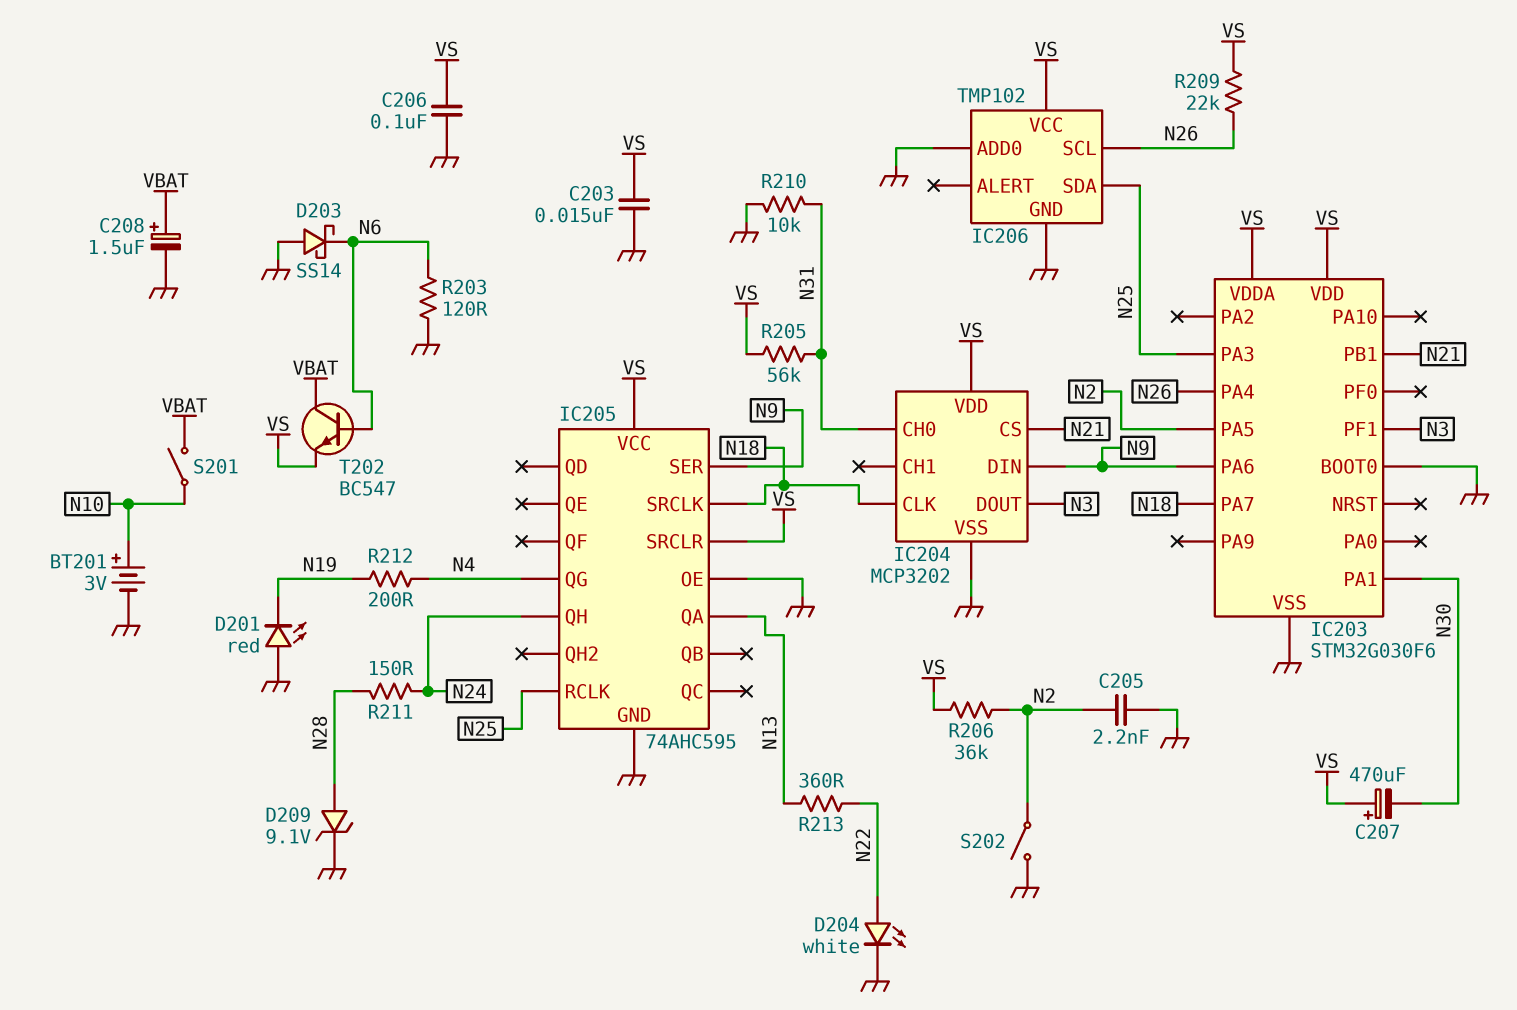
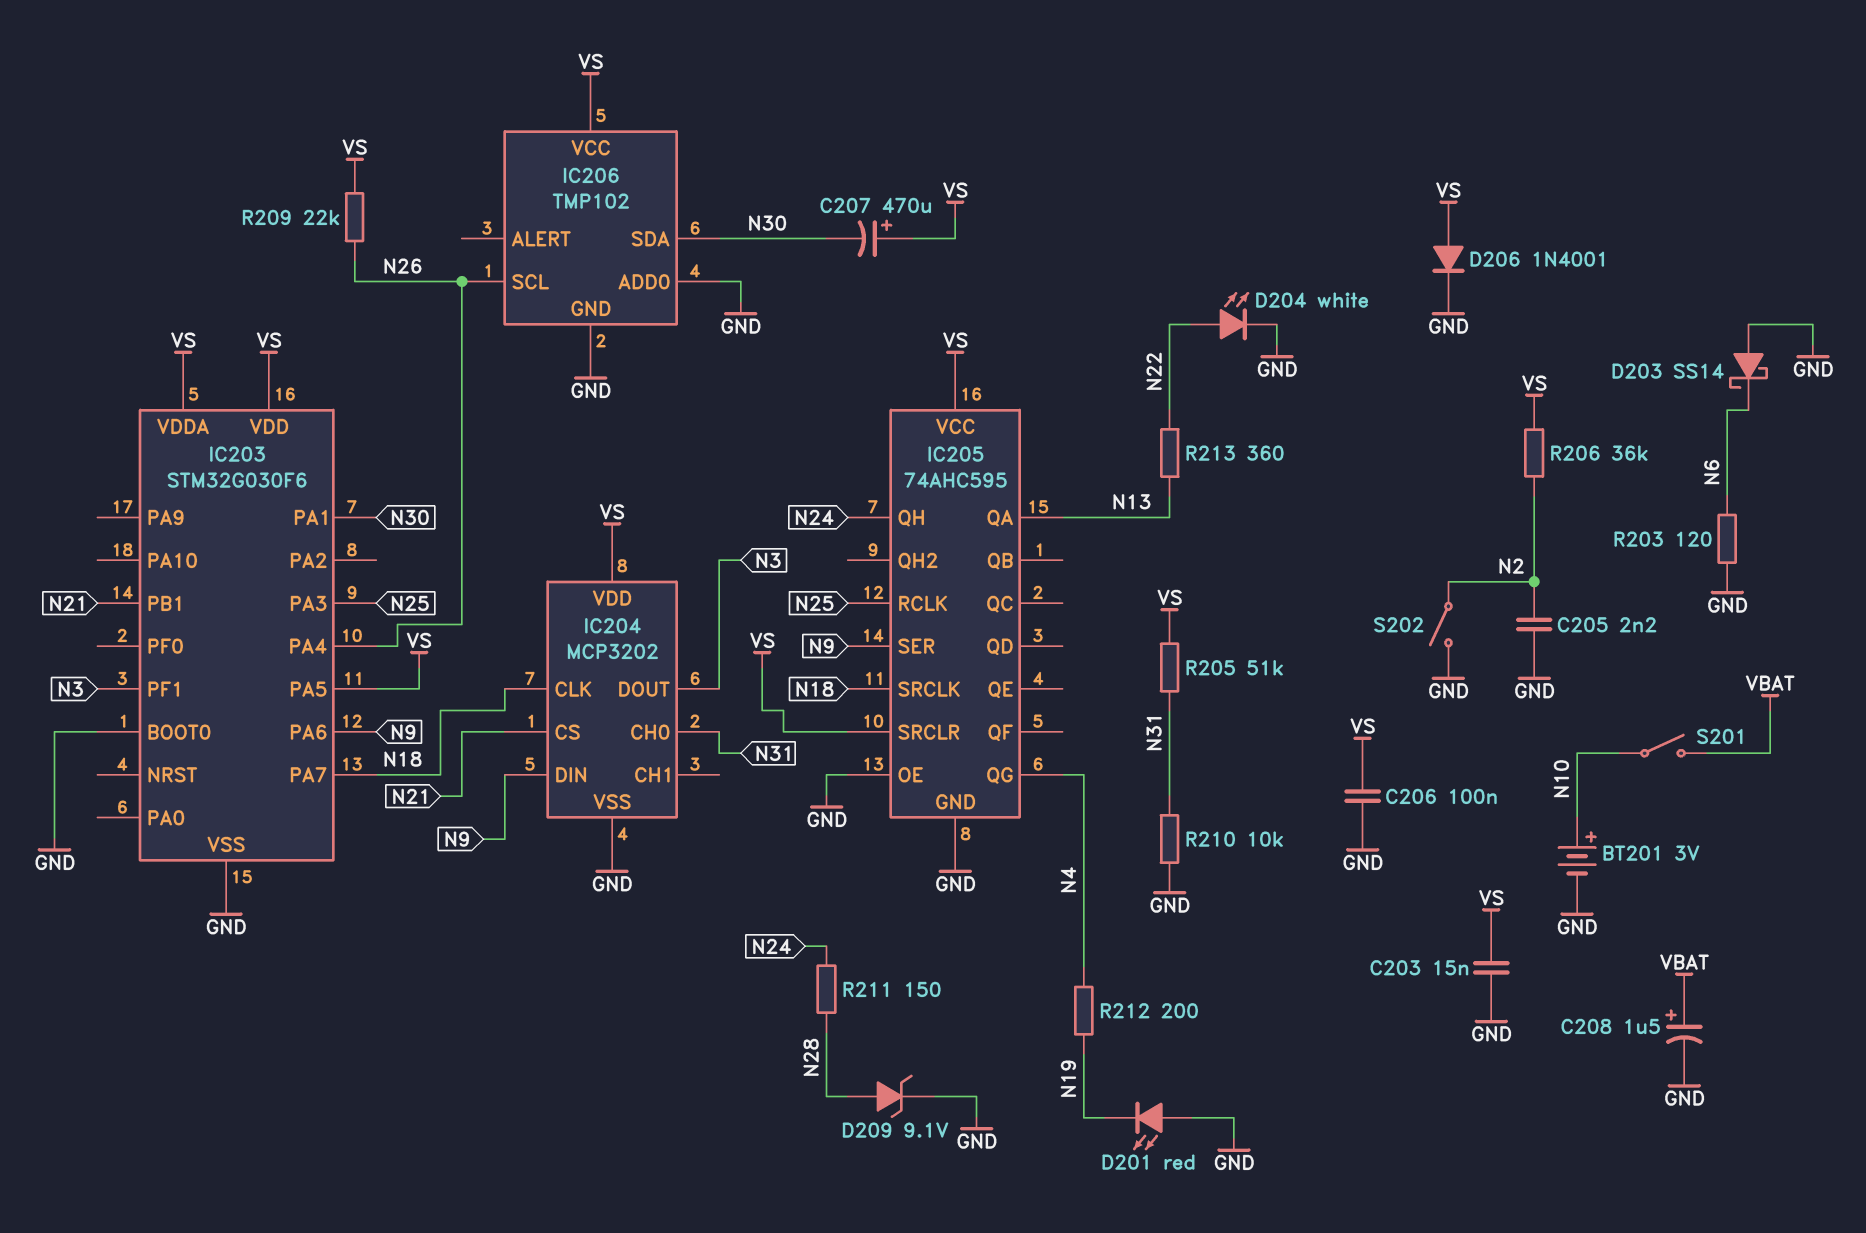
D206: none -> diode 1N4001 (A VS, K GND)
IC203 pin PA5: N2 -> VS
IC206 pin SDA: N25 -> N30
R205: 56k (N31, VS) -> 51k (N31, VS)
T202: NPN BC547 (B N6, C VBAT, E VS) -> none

+++++

WHAT IS BEING ASKED: Please return the whole listing exactly. Do not copy its images.

RESPONSE:
D206: none -> diode 1N4001 (A VS, K GND)
IC203 pin PA5: N2 -> VS
IC206 pin SDA: N25 -> N30
R205: 56k (N31, VS) -> 51k (N31, VS)
T202: NPN BC547 (B N6, C VBAT, E VS) -> none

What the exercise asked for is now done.